--- TASK BRIEF ---
Where a line below holds the string "glasses", copy that line.

--- MATERIAL SHOWN ---
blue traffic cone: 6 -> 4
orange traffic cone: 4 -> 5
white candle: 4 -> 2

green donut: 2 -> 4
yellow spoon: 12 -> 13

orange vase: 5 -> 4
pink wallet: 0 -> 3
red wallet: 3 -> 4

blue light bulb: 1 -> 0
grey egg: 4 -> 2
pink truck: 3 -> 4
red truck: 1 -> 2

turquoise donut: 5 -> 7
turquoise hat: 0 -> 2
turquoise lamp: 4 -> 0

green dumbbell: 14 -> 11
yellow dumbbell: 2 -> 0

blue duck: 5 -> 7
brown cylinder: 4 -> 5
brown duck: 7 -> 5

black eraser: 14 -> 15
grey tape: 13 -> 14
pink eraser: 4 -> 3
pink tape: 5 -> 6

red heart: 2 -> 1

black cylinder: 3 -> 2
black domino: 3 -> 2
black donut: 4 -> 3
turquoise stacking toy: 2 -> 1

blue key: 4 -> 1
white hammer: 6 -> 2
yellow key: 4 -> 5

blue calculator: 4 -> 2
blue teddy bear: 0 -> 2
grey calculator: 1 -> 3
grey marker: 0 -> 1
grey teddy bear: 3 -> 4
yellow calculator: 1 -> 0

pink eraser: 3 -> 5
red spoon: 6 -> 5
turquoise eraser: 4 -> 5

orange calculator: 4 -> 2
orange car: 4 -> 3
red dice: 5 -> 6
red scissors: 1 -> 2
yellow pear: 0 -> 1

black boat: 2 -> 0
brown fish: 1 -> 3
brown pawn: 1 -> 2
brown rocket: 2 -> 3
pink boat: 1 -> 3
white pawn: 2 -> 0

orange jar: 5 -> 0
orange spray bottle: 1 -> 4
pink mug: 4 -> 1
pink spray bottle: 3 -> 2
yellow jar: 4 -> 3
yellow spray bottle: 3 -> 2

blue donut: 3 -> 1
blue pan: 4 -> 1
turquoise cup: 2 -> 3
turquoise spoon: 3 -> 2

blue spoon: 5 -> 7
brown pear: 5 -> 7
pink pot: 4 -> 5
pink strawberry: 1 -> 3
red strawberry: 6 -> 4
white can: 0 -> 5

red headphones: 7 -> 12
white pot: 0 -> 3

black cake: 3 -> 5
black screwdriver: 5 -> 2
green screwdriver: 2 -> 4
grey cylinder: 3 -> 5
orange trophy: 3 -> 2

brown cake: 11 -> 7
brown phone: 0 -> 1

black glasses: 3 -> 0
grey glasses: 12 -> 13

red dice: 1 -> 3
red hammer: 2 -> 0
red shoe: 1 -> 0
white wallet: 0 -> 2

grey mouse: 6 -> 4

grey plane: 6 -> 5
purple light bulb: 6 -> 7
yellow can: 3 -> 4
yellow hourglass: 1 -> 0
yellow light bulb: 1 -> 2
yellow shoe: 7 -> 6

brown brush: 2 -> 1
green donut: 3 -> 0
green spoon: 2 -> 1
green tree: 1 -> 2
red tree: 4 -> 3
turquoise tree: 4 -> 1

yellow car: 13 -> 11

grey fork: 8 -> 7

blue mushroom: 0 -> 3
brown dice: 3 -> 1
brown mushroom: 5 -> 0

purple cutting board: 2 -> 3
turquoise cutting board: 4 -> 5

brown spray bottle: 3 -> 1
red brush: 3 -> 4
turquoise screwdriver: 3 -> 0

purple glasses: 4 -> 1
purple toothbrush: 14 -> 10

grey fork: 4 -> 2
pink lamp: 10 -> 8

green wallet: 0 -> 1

--- RESPONSE FOR THIS EXERCISE ---
black glasses: 3 -> 0
grey glasses: 12 -> 13
purple glasses: 4 -> 1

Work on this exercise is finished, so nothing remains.